## TASK BRIEF
Output all records exactly, with no images.

---------- AVAILABLE RECORDS

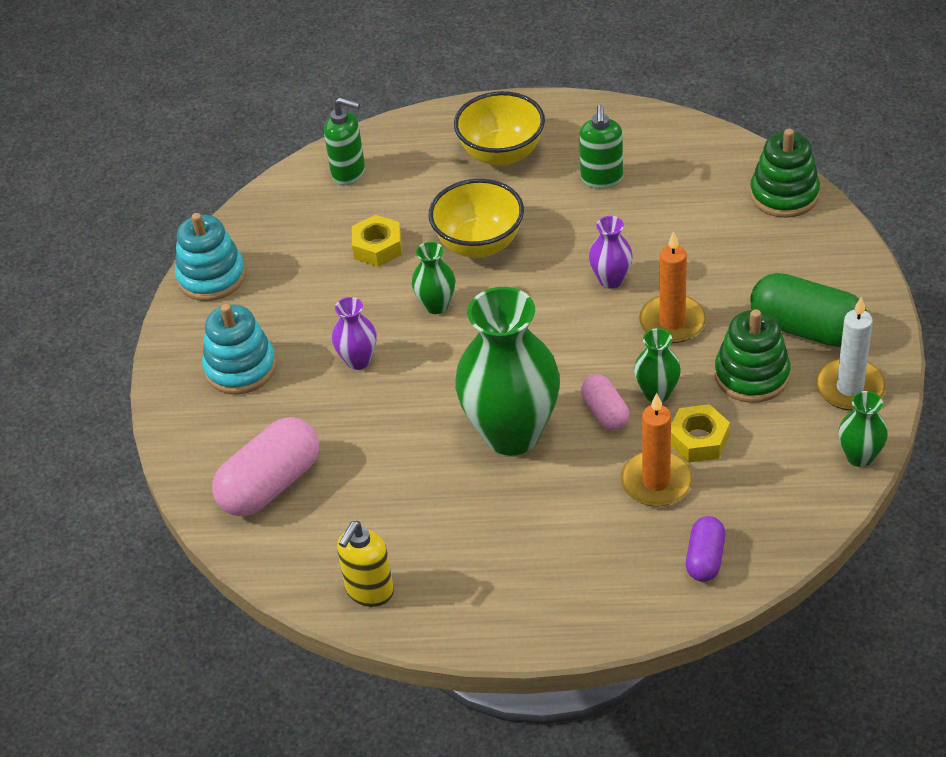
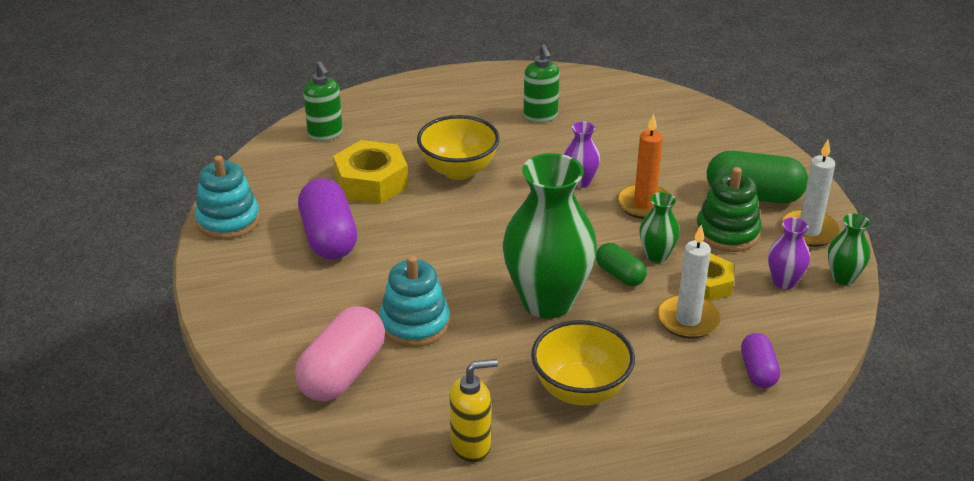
camera: 20 degrees left, 10 degrees down
(240, 368) = (280, 285): turquoise stacking toy -> turquoise stacking toy (415, 324)
(309, 314) = (329, 237): none -> purple capsule
(349, 173) = (325, 134): green soap dispenser -> green soap dispenser turned 60 degrees clockwise
(358, 360) = (387, 265): purple vase -> purple vase (784, 281)
(369, 591) = (471, 446): yellow soap dispenser -> yellow soap dispenser turned 120 degrees counterclockwise
(377, 247) = (371, 182): yellow nut -> yellow nut, size x1.58
(436, 305) = (440, 217): green vase -> none
(501, 154) = (451, 108): yellow bowl -> yellow bowl (580, 390)
(605, 412) = (620, 275): pink capsule -> green capsule
(656, 482) = (688, 320): orange candle -> white candle
(784, 195) = (689, 111): green stacking toy -> none

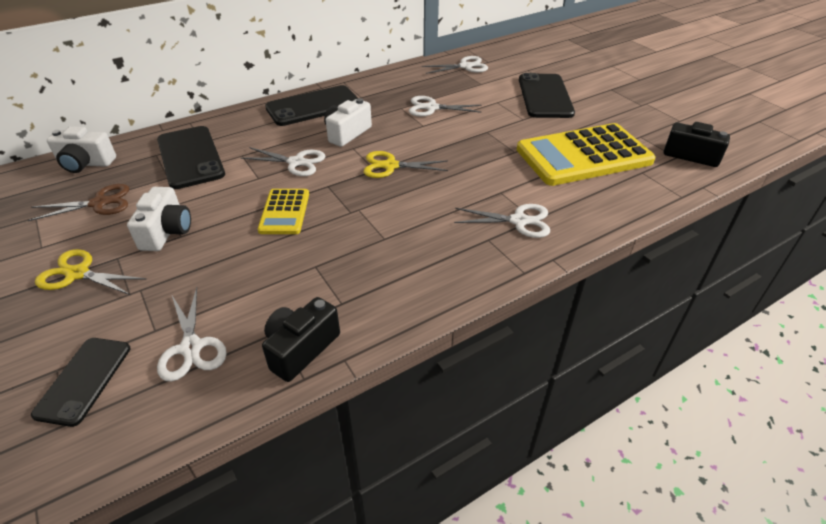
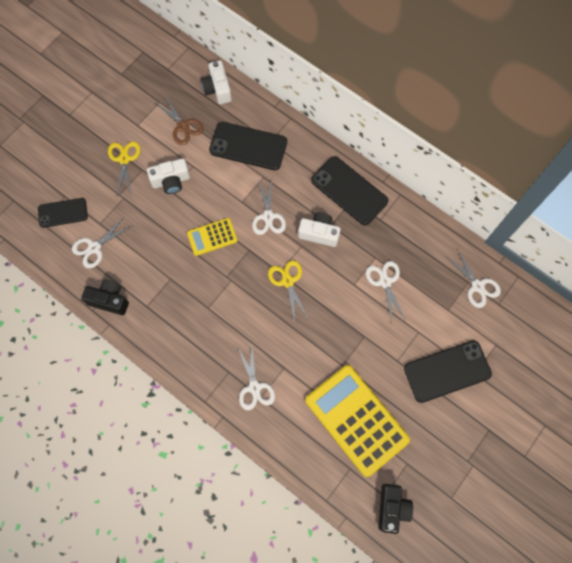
camera: 70 degrees right, 30 degrees up
(190, 157) = (248, 146): black phone -> black phone turned 60 degrees clockwise

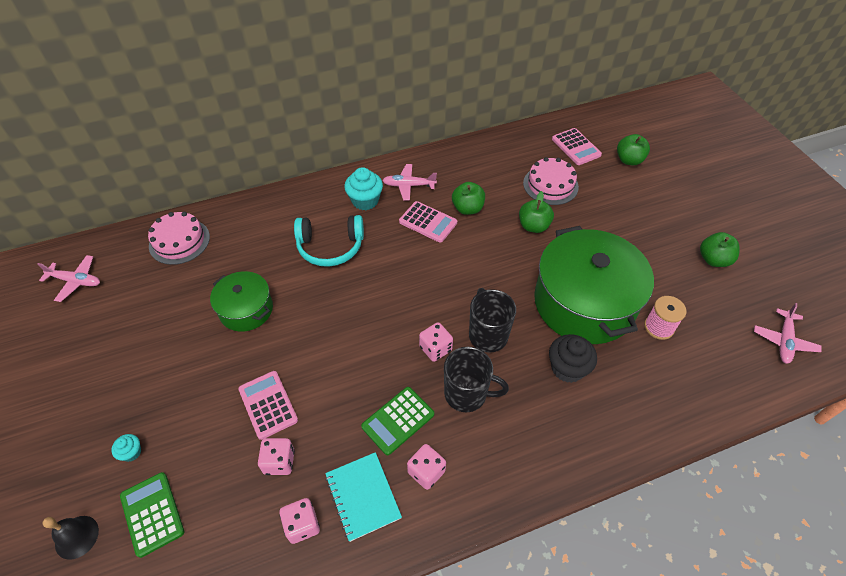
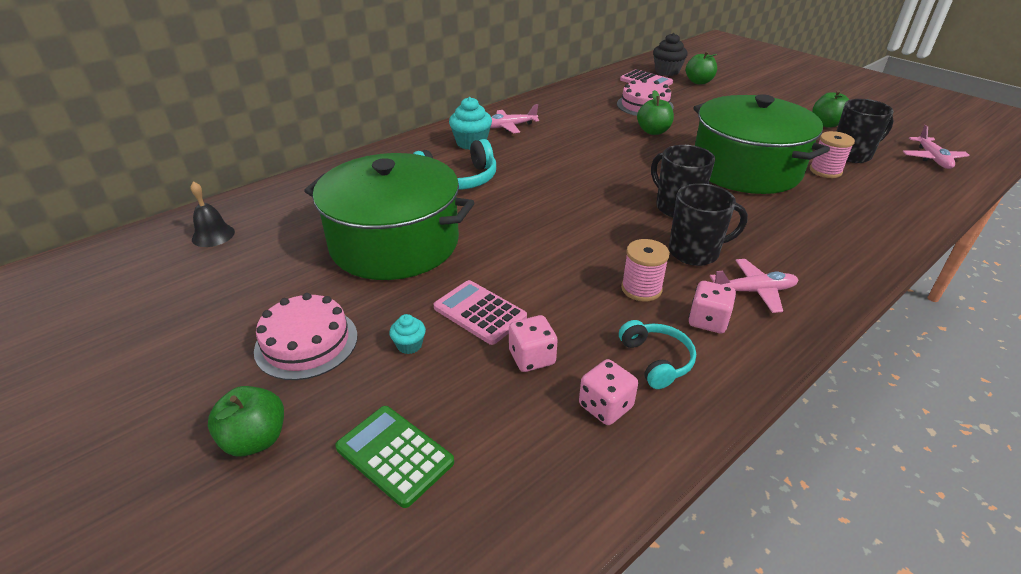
camera: 20 degrees left, 15 degrees down
(76, 281) = (145, 265): pink plane -> pink plane (754, 291)
(76, 537) = (291, 516): black bell -> black bell (213, 235)
(131, 452) = (323, 402): turquoise cupcake -> turquoise cupcake (409, 345)
(179, 241) = (271, 207): pink cake -> pink cake (306, 343)
(246, 309) = (394, 243): green pot -> green pot, size x1.90
(363, 496) = (656, 360): turquoise notebook -> turquoise headphones
(398, 420) = (641, 289): green calculator -> pink spool
(428, 222) = (549, 146): pink calculator -> none
(435, 349) = (633, 227): pink dice -> none
(467, 208) = (580, 131): green apple -> green apple (255, 439)
(567, 368) = (773, 213): black cupcake -> black cupcake (667, 71)
(703, 312) = (852, 155): none -> black mug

--------------------

## SOLUTION
camera: 20 degrees left, 10 degrees down
(240, 368) = (280, 285): turquoise stacking toy -> turquoise stacking toy (415, 324)
(309, 314) = (329, 237): none -> purple capsule
(349, 173) = (325, 134): green soap dispenser -> green soap dispenser turned 60 degrees clockwise
(358, 360) = (387, 265): purple vase -> purple vase (784, 281)
(369, 591) = (471, 446): yellow soap dispenser -> yellow soap dispenser turned 120 degrees counterclockwise
(377, 247) = (371, 182): yellow nut -> yellow nut, size x1.58
(436, 305) = (440, 217): green vase -> none
(501, 154) = (451, 108): yellow bowl -> yellow bowl (580, 390)
(605, 412) = (620, 275): pink capsule -> green capsule
(656, 482) = (688, 320): orange candle -> white candle
(784, 195) = (689, 111): green stacking toy -> none

camera: 70 degrees right, 30 degrees up
(190, 157) = (248, 146): black phone -> black phone turned 60 degrees clockwise

camera: 20 degrees left, 15 degrees down
(76, 281) = (145, 265): pink plane -> pink plane (754, 291)
(76, 537) = (291, 516): black bell -> black bell (213, 235)
(131, 452) = (323, 402): turquoise cupcake -> turquoise cupcake (409, 345)
(179, 241) = (271, 207): pink cake -> pink cake (306, 343)
(246, 309) = (394, 243): green pot -> green pot, size x1.90
(363, 496) = (656, 360): turquoise notebook -> turquoise headphones
(398, 420) = (641, 289): green calculator -> pink spool
(428, 222) = (549, 146): pink calculator -> none
(435, 349) = (633, 227): pink dice -> none
(467, 208) = (580, 131): green apple -> green apple (255, 439)
(567, 368) = (773, 213): black cupcake -> black cupcake (667, 71)
(703, 312) = (852, 155): none -> black mug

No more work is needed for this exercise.